(Scene change data)
------------------------------

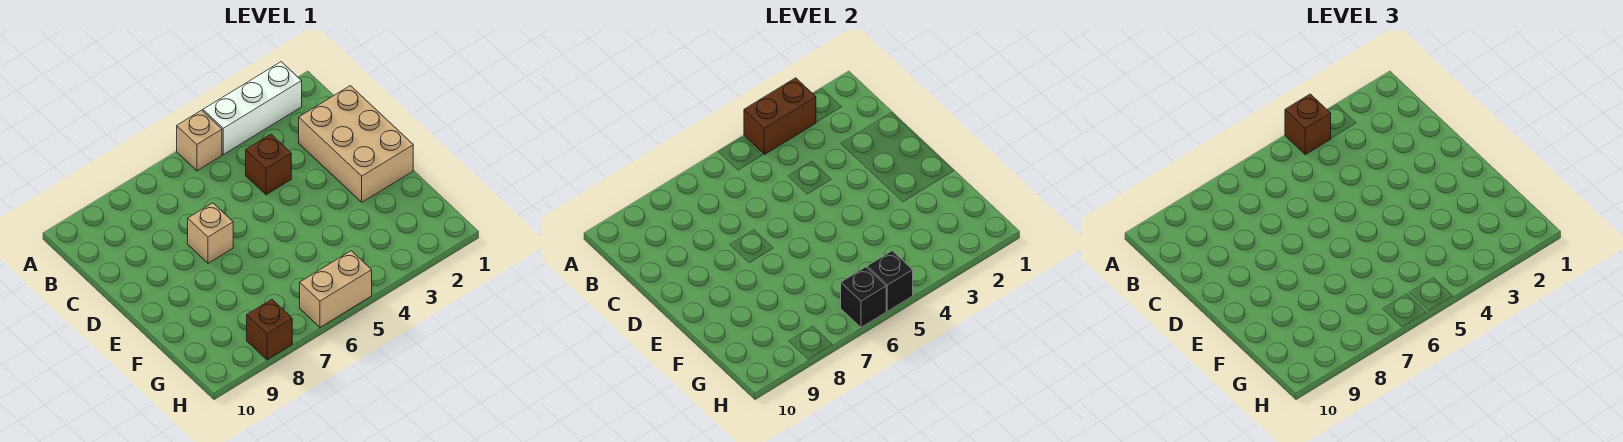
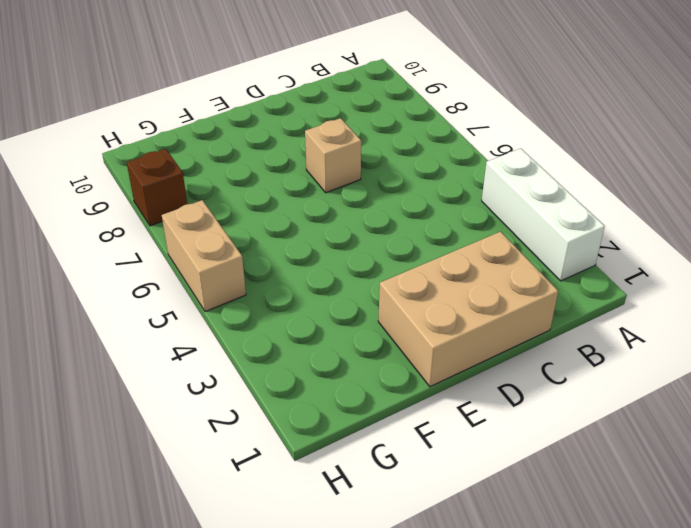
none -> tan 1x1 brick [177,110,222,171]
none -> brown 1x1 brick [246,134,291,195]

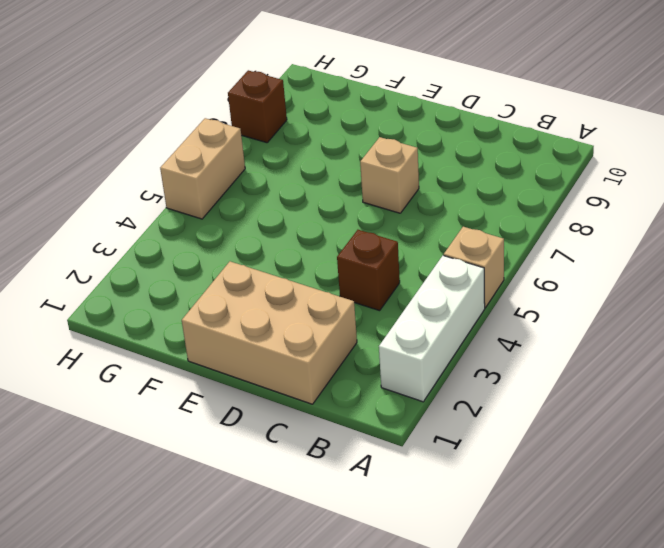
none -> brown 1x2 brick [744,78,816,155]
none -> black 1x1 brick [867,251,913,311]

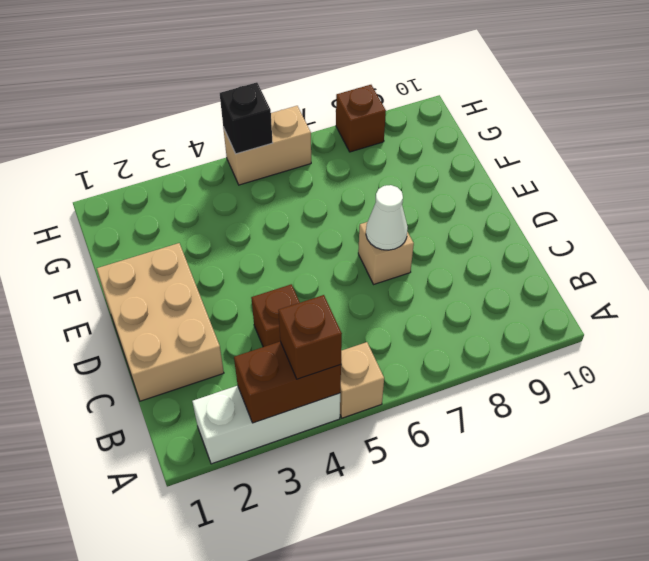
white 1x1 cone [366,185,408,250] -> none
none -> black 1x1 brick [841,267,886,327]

------------------------------

Omit the pictures. Repeat the rest of the data exactly.

none -> tan 1x1 brick [177,110,222,171]
none -> brown 1x1 brick [246,134,291,195]

none -> brown 1x2 brick [744,78,816,155]
none -> black 1x1 brick [867,251,913,311]

white 1x1 cone [366,185,408,250] -> none
none -> black 1x1 brick [841,267,886,327]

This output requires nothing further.